# Excerpted records:
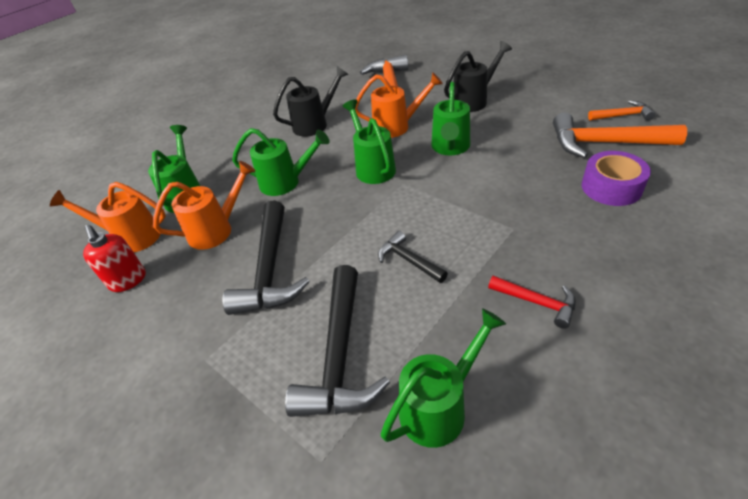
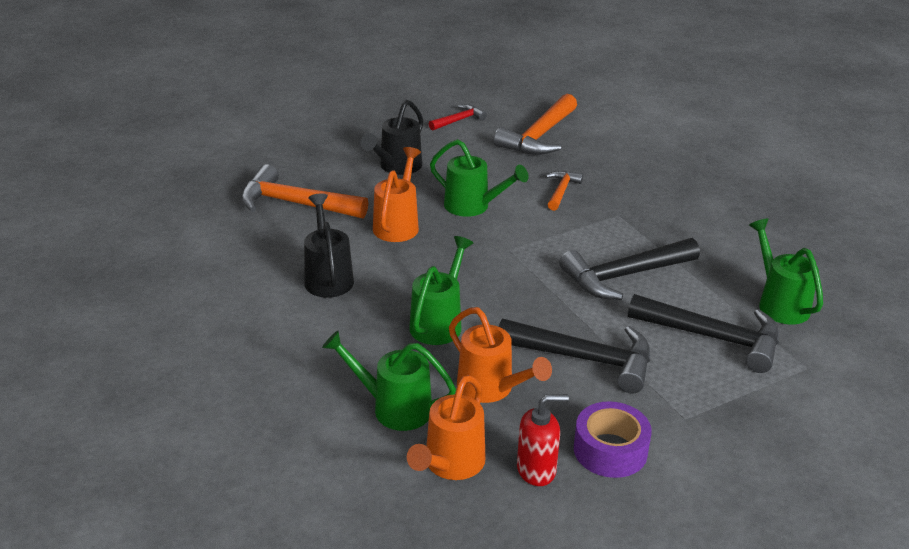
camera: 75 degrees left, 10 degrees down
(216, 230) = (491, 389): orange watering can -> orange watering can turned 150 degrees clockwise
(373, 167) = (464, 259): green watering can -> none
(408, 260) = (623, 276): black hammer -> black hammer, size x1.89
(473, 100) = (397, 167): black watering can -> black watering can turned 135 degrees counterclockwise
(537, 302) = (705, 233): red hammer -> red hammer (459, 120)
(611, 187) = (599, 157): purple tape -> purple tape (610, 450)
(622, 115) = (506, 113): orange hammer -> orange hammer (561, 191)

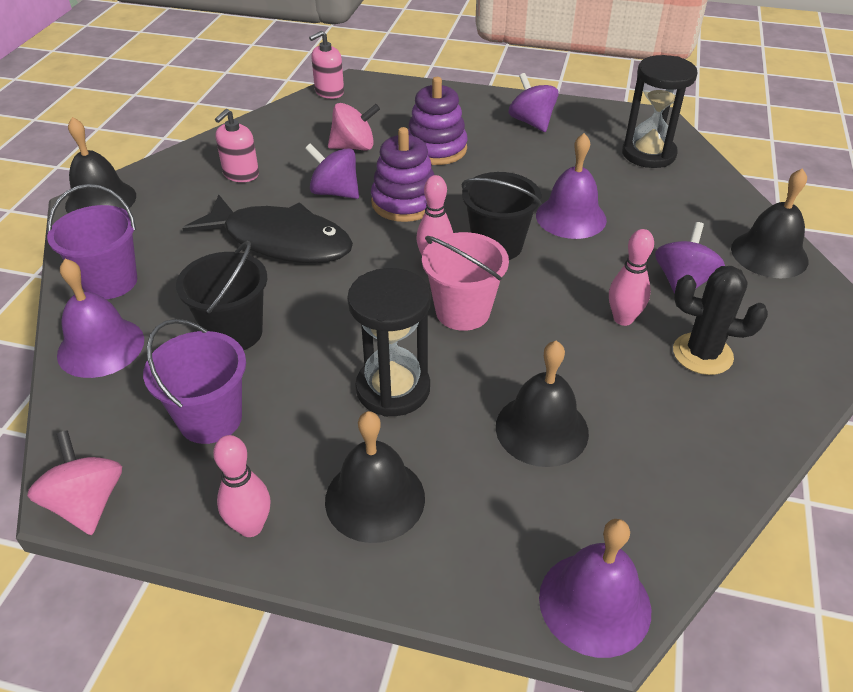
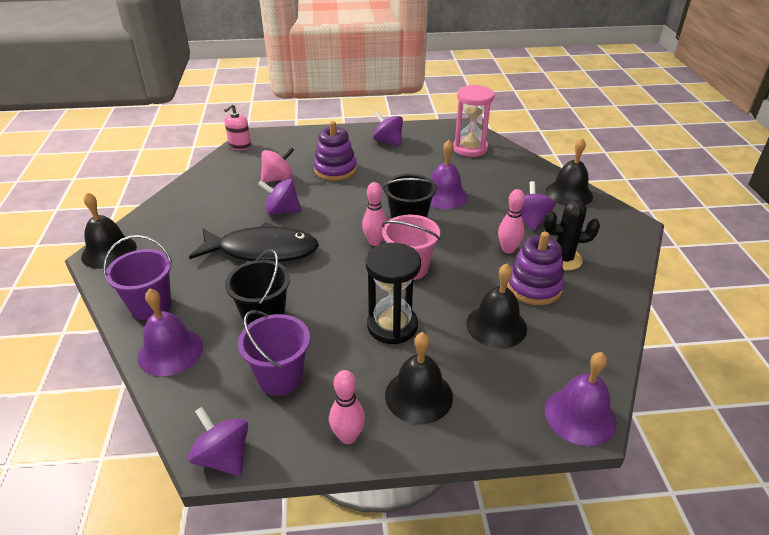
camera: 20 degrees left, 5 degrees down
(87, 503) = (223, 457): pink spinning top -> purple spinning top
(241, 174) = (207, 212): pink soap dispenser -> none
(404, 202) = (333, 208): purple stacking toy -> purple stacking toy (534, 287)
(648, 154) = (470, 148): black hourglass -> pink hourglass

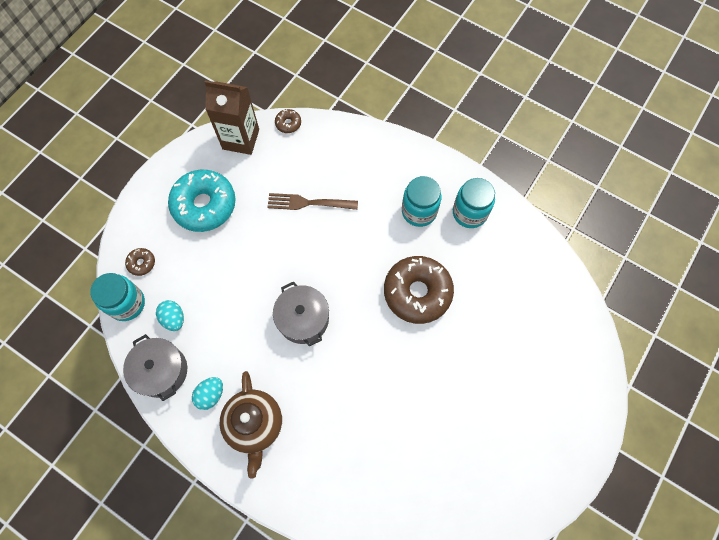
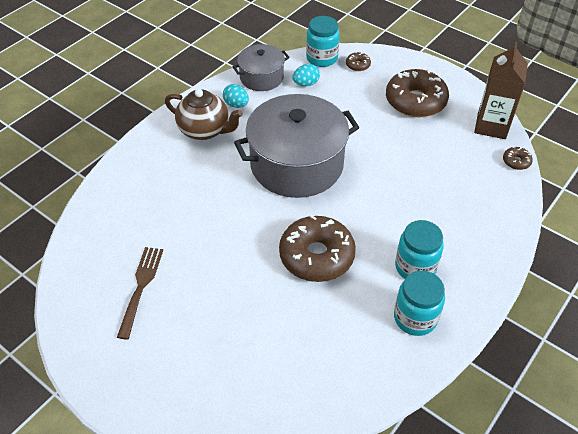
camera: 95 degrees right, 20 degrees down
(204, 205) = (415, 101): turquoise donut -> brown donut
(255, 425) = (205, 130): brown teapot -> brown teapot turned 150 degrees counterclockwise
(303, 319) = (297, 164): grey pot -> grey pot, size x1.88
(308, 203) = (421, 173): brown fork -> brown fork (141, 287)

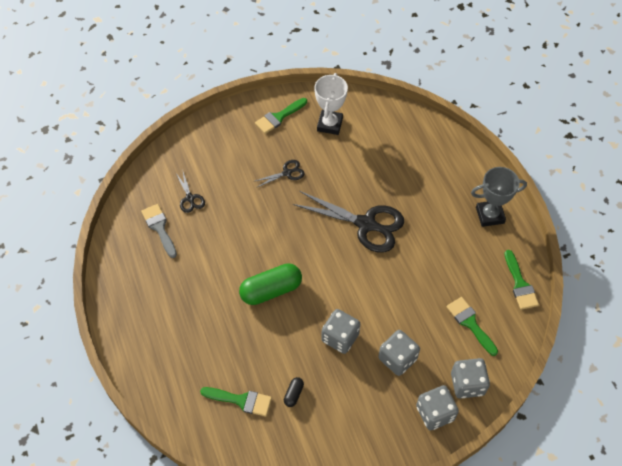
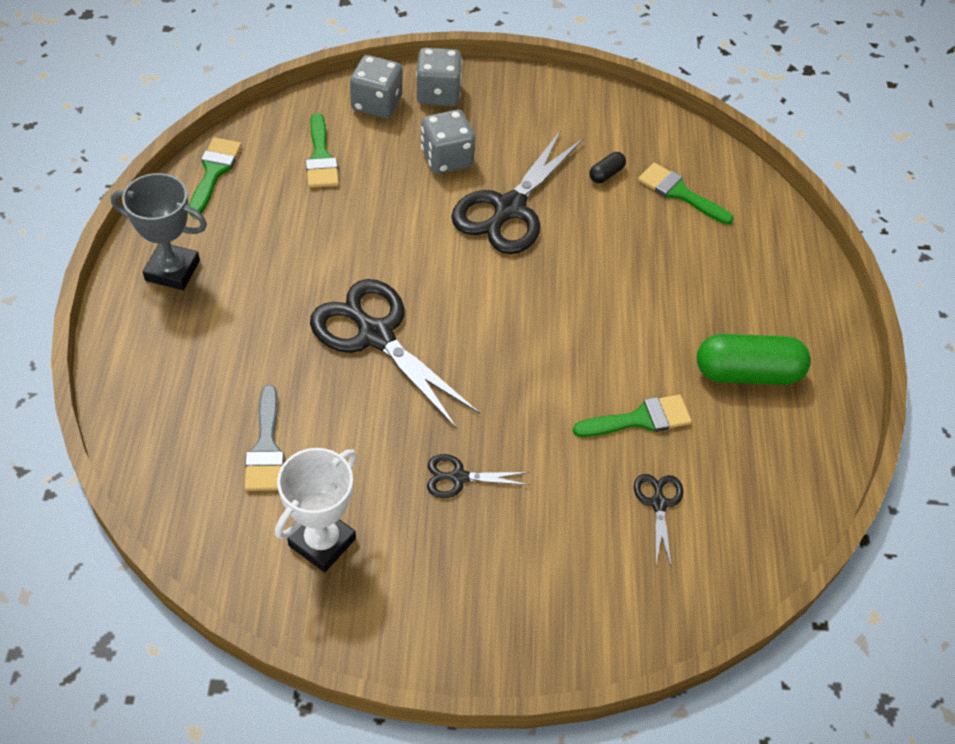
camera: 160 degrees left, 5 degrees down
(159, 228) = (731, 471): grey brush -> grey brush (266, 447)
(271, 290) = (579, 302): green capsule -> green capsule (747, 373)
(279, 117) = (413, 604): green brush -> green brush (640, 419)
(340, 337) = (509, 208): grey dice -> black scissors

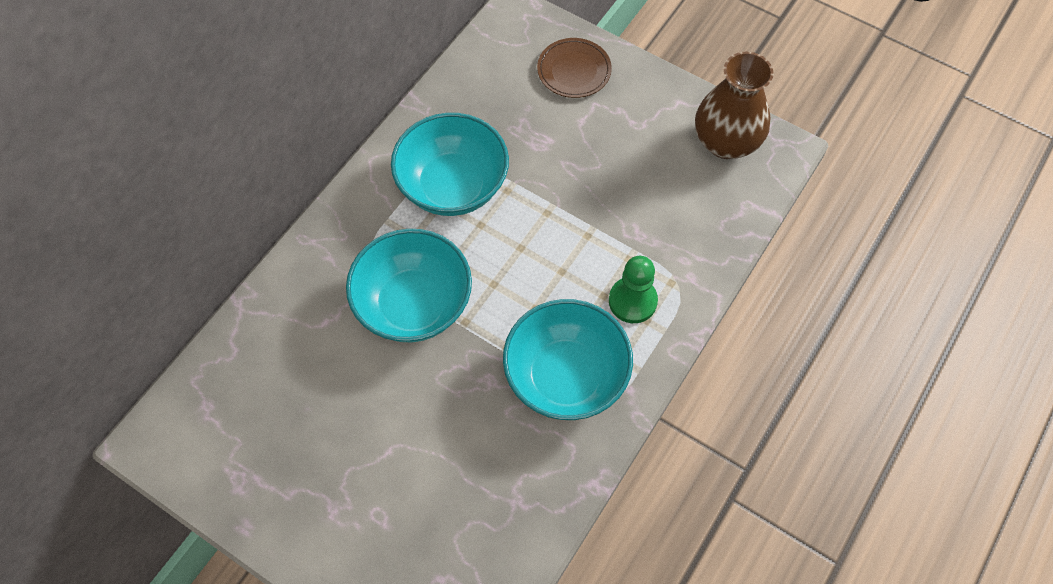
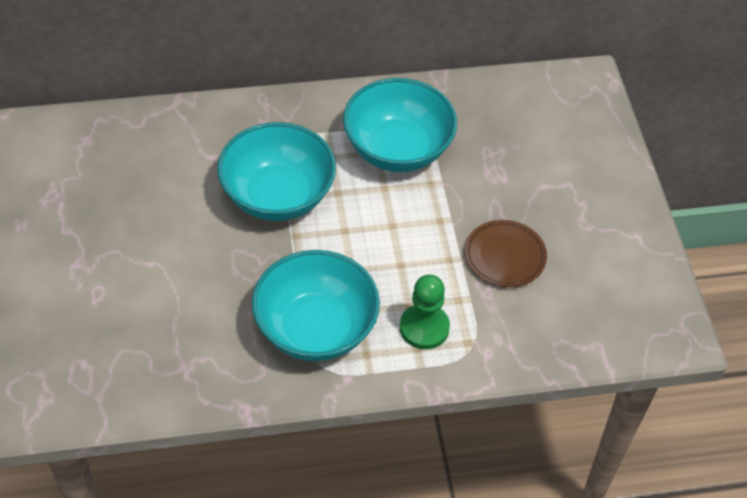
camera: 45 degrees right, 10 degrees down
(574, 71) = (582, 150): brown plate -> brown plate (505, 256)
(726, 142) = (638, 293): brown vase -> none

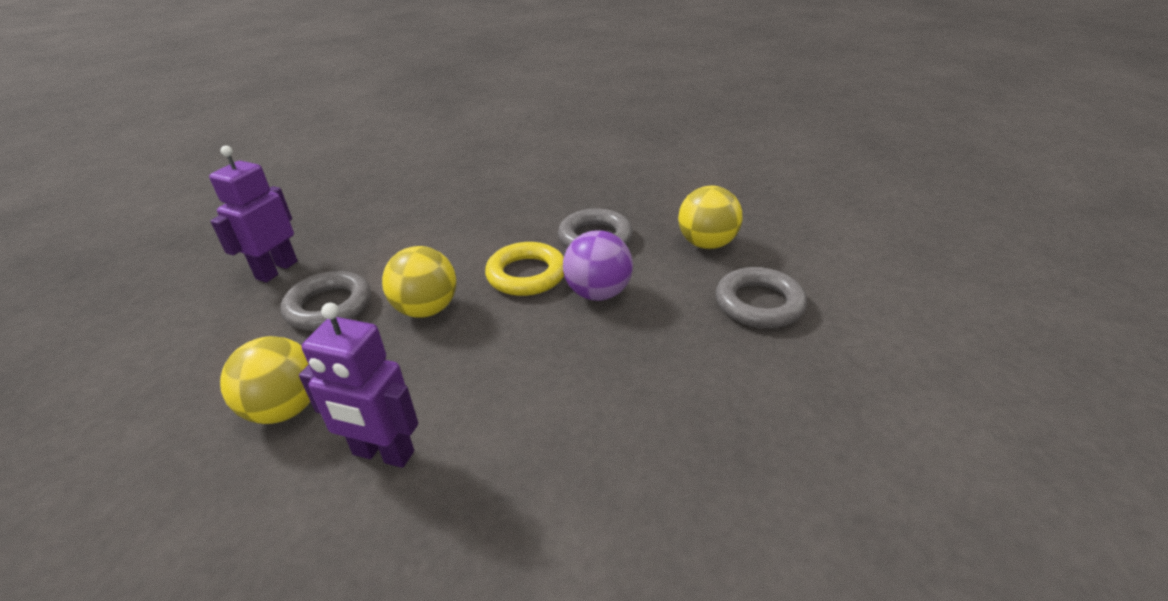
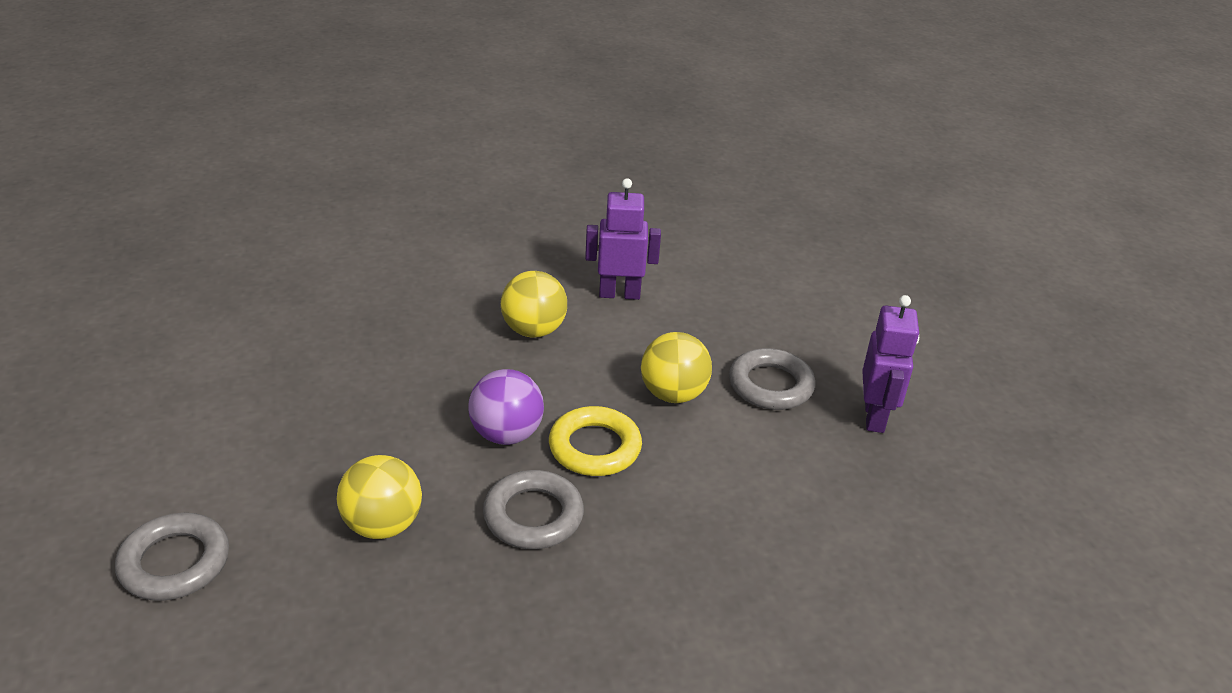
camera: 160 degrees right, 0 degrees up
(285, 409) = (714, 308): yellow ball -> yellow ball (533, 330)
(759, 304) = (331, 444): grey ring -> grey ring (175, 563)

# Activity:
Before printing the records again, strip out the pictures; change nothing else.

# Answer:
camera: 75 degrees left, 10 degrees down
(216, 230) = (491, 389): orange watering can -> orange watering can turned 150 degrees clockwise
(373, 167) = (464, 259): green watering can -> none
(408, 260) = (623, 276): black hammer -> black hammer, size x1.89
(473, 100) = (397, 167): black watering can -> black watering can turned 135 degrees counterclockwise
(537, 302) = (705, 233): red hammer -> red hammer (459, 120)
(611, 187) = (599, 157): purple tape -> purple tape (610, 450)
(622, 115) = (506, 113): orange hammer -> orange hammer (561, 191)

camera: 20 degrees left, 5 degrees down
(87, 503) = (223, 457): pink spinning top -> purple spinning top
(241, 174) = (207, 212): pink soap dispenser -> none
(404, 202) = (333, 208): purple stacking toy -> purple stacking toy (534, 287)
(648, 154) = (470, 148): black hourglass -> pink hourglass

camera: 95 degrees right, 20 degrees down
(204, 205) = (415, 101): turquoise donut -> brown donut
(255, 425) = (205, 130): brown teapot -> brown teapot turned 150 degrees counterclockwise
(303, 319) = (297, 164): grey pot -> grey pot, size x1.88
(308, 203) = (421, 173): brown fork -> brown fork (141, 287)

camera: 160 degrees left, 5 degrees down
(159, 228) = (731, 471): grey brush -> grey brush (266, 447)
(271, 290) = (579, 302): green capsule -> green capsule (747, 373)
(279, 117) = (413, 604): green brush -> green brush (640, 419)
(340, 337) = (509, 208): grey dice -> black scissors

camera: 45 degrees right, 10 degrees down
(574, 71) = (582, 150): brown plate -> brown plate (505, 256)
(726, 142) = (638, 293): brown vase -> none

camera: 160 degrees right, 0 degrees up
(285, 409) = (714, 308): yellow ball -> yellow ball (533, 330)
(759, 304) = (331, 444): grey ring -> grey ring (175, 563)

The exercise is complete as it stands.